═══ SOURCE DATA

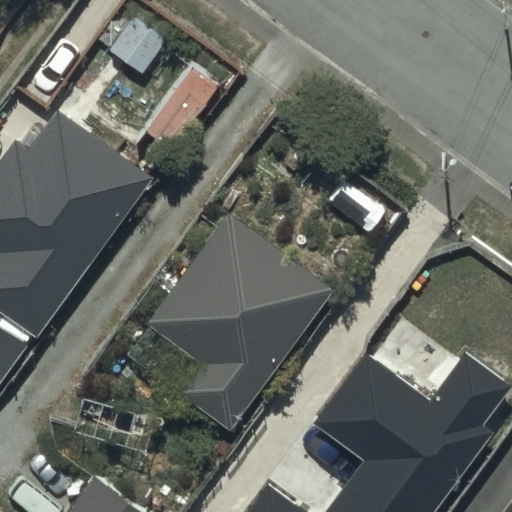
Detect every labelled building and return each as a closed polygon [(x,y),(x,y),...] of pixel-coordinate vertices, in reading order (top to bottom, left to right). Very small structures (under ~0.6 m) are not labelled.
[(0,306),(33,330),(149,169),(53,100),(24,140),(11,131),(0,146),(0,306)] [(227,422),(328,280),(224,206),(145,317),(197,355),(176,386),(227,422)] [(0,379),(27,340),(0,322),(0,379)] [(432,398),(367,350),(315,420),(362,455),(321,511),(270,474),(241,511),(428,511),(491,428),(480,421),(508,384),(466,353),(432,398)] [(147,511),(92,471),(61,511),(147,511)]
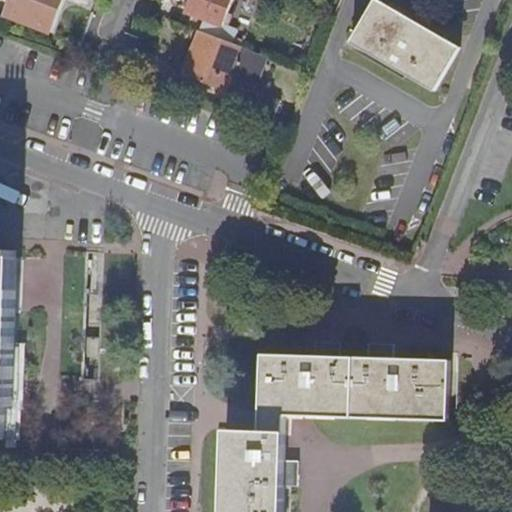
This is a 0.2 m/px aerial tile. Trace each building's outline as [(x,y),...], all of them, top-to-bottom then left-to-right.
[(57,0),(8,0),(2,16),(45,32),(57,0)] [(201,15),(223,23),(231,0),(187,0),(186,3),(184,8),(201,15)] [(459,44),(379,0),(378,0),(355,43),(435,87),(459,44)] [(201,15),(196,28),(230,41),(235,28),(223,23),(201,15)] [(244,46),(200,29),(183,76),(251,101),(247,115),(273,123),(281,102),(256,92),(271,57),(244,46)] [(0,432),(4,432),(4,402),(9,402),(10,363),(12,282),(12,246),(0,245),(0,432)] [(303,355),(260,353),(257,431),(222,430),(219,511),(280,511),(283,450),(284,416),(444,420),(445,359),(408,358),(303,355)]
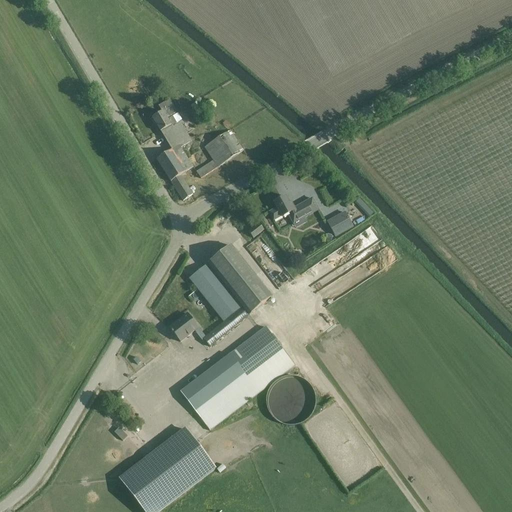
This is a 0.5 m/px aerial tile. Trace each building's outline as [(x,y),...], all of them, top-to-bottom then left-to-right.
[(163,113),(161,114),(152,119),(172,151),(157,161),(183,202),(193,196),(181,177),(194,169),(181,150),(193,142),(180,123),(183,121),(170,100),(159,107),(163,113)] [(244,152),(231,132),(206,149),(214,162),(197,173),(201,180),(244,152)] [(277,209),(270,214),(274,221),(281,217),(282,219),(288,216),(290,219),(295,216),(297,221),(304,217),(305,218),(319,211),(312,200),(298,208),(299,209),(295,211),(291,204),(290,205),(285,197),(274,204),(277,209)] [(361,210),(369,219),(374,214),(365,206),(361,210)] [(345,213),(327,223),(335,238),(353,228),(345,213)] [(249,233),(253,239),(264,231),(259,225),(249,233)] [(376,250),(380,246),(370,235),(366,239),(376,250)] [(267,265),(271,261),(259,245),(247,254),(270,284),(277,279),(267,265)] [(190,280),(196,288),(224,323),(206,338),(194,323),(188,315),(169,329),(176,337),(181,343),(195,332),(204,344),(206,343),(211,348),(272,299),(231,247),(190,280)] [(295,367),(281,348),(266,328),(181,394),(210,432),(295,367)] [(295,378),(291,377),(287,378),(283,379),(279,381),(275,383),(272,386),(270,390),(268,394),(267,398),(267,402),(267,406),(268,410),(270,414),(272,418),(275,421),(279,423),(283,425),(287,426),(291,427),(295,426),(300,425),(303,423),(307,421),(310,418),(312,414),(314,410),(315,406),(316,402),(315,398),(314,394),(312,390),(310,386),(307,383),(303,381),(300,379),(295,378)] [(119,429),(115,433),(123,442),(127,438),(119,429)] [(160,511),(215,471),(184,430),(120,479),(144,511),(160,511)]
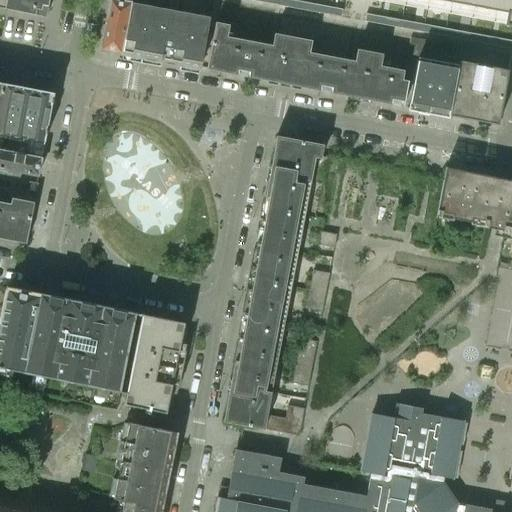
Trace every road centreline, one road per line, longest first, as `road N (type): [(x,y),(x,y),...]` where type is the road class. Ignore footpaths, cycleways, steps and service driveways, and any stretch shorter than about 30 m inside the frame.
road 1 (residential): [(508,152),(255,106)]
road 2 (residential): [(217,307),(184,511)]
road 3 (residential): [(217,307),(255,106)]
road 4 (residential): [(46,271),(80,98),(77,71)]
road 5 (residential): [(255,106),(77,71)]
road 6 (residential): [(46,271),(217,307)]
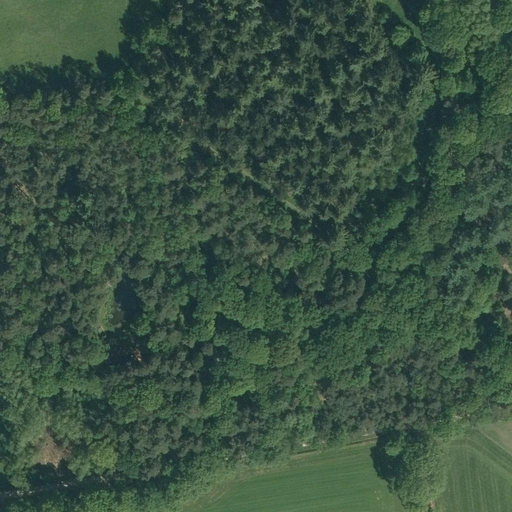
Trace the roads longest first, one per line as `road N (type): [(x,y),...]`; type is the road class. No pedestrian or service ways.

══════

WHAT THE TASK REQUIRES: Rewrite the part of the listing that opens with the line containing "Trace every road" and closes with the line containing "road 6 (residential): [(46,271),(217,307)]" as a numbered list, leaving out blank lines.

COMPLETED TASK:
1. Trace every road centreline, one road per line, longest first, as `road N (type): [(x,y),(x,y),...]` where type is the road class. Ignore footpaths, cycleways, steps and service driveways, and any stretch shorter than about 30 m inside the frame.
2. road 1 (residential): [(508,152),(255,106)]
3. road 2 (residential): [(217,307),(184,511)]
4. road 3 (residential): [(217,307),(255,106)]
5. road 4 (residential): [(46,271),(80,98),(77,71)]
6. road 5 (residential): [(255,106),(77,71)]
7. road 6 (residential): [(46,271),(217,307)]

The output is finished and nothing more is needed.